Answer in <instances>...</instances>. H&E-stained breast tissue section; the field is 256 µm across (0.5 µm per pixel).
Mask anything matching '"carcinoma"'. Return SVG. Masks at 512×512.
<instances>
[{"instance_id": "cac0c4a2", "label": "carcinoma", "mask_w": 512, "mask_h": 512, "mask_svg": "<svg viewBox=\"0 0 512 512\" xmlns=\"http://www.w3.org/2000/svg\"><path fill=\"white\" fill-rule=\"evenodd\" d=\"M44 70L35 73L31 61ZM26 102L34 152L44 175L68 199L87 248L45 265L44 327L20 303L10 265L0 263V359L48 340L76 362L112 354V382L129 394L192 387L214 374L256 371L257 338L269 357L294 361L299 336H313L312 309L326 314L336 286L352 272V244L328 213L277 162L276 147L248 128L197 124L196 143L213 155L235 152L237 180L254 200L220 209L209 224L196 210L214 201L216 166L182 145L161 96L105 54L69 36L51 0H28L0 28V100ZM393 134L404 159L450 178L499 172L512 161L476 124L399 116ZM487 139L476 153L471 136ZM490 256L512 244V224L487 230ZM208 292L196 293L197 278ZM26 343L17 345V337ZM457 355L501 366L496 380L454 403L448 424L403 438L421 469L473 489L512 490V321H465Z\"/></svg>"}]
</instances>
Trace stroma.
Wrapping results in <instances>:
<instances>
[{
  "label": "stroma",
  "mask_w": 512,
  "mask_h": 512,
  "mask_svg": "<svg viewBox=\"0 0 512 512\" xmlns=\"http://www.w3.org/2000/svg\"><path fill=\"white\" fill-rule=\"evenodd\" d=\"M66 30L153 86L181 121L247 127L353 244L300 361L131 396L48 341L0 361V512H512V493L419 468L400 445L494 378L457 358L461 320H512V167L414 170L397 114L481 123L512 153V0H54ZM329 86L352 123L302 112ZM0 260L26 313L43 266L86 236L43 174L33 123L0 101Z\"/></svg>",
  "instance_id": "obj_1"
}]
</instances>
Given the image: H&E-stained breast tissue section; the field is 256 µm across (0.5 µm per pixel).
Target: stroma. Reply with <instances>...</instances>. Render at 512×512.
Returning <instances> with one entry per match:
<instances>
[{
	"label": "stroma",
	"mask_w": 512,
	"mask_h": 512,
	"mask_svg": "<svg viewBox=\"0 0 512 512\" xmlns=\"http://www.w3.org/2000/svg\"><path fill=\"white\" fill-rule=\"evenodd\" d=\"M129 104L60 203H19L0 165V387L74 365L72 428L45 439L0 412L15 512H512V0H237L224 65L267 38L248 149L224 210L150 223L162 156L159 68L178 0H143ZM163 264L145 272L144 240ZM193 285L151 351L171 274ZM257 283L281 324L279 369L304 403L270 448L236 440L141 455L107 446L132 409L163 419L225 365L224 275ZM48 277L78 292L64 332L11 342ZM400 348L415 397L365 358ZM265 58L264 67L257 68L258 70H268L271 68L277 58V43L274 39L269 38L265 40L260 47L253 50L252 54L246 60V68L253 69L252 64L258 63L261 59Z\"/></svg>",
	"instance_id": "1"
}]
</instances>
◆ ◆ ◆ ◆ ◆ ◆ ◆
Which lines in the data above contain "across"? Show each one.

#### ANSWER
Answer in <instances>...</instances>. H&E-stained breast tissue section; the field is 256 µm across (0.5 µm per pixel).
Given the image: H&E-stained breast tissue section; the field is 256 µm across (0.5 µm per pixel).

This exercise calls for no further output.